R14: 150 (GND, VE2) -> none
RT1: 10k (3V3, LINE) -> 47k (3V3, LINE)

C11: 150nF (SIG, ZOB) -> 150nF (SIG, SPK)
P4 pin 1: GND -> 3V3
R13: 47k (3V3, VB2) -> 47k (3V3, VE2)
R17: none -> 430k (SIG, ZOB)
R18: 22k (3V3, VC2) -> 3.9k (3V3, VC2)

******************************

All the records above need to be set down again exactly as they were given.

R14: 150 (GND, VE2) -> none
RT1: 10k (3V3, LINE) -> 47k (3V3, LINE)

C11: 150nF (SIG, ZOB) -> 150nF (SIG, SPK)
P4 pin 1: GND -> 3V3
R13: 47k (3V3, VB2) -> 47k (3V3, VE2)
R17: none -> 430k (SIG, ZOB)
R18: 22k (3V3, VC2) -> 3.9k (3V3, VC2)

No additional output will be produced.